---- EXERCISE INPUT

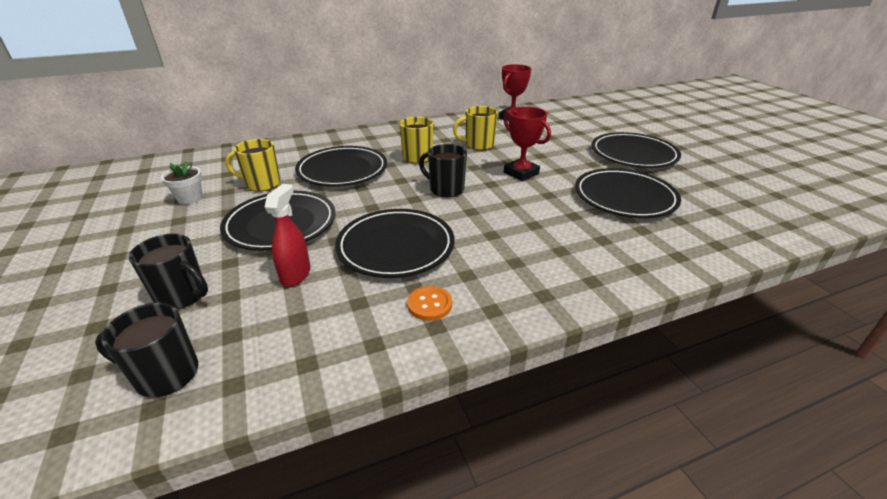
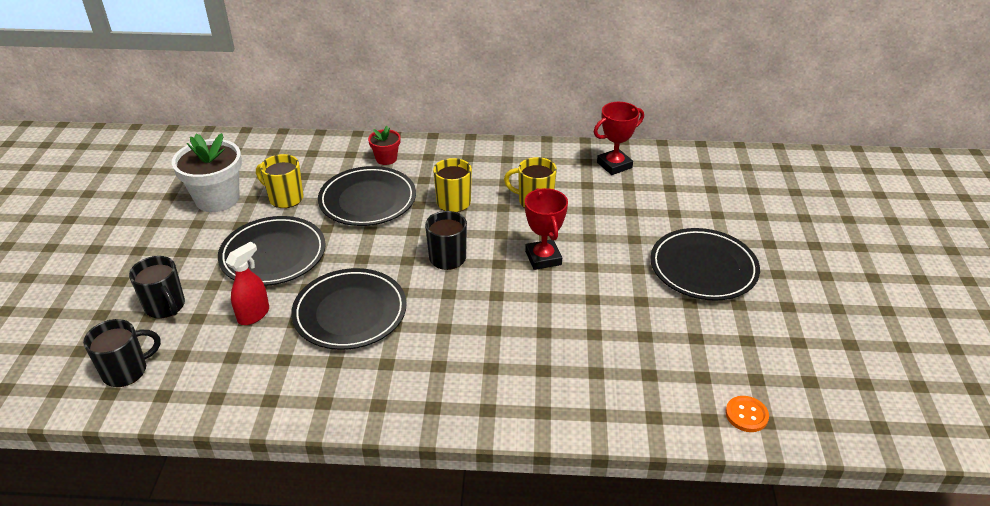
camera: 25 degrees right, 5 degrees up
(165, 375) = (126, 371): black mug -> black mug turned 120 degrees clockwise
(190, 198) = (217, 199): white flower pot -> white flower pot, size x1.91
(336, 144) = (386, 159): none -> red flower pot
(429, 304) = (334, 381): orange button -> orange button (746, 415)
(624, 197) = (622, 326): black plate -> none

--------

| ACTIVITY |
Return an exact transcription of the entries above, excluding each image.

| SOLUTION TO THE PROBLEM |
camera: 25 degrees right, 5 degrees up
(165, 375) = (126, 371): black mug -> black mug turned 120 degrees clockwise
(190, 198) = (217, 199): white flower pot -> white flower pot, size x1.91
(336, 144) = (386, 159): none -> red flower pot
(429, 304) = (334, 381): orange button -> orange button (746, 415)
(624, 197) = (622, 326): black plate -> none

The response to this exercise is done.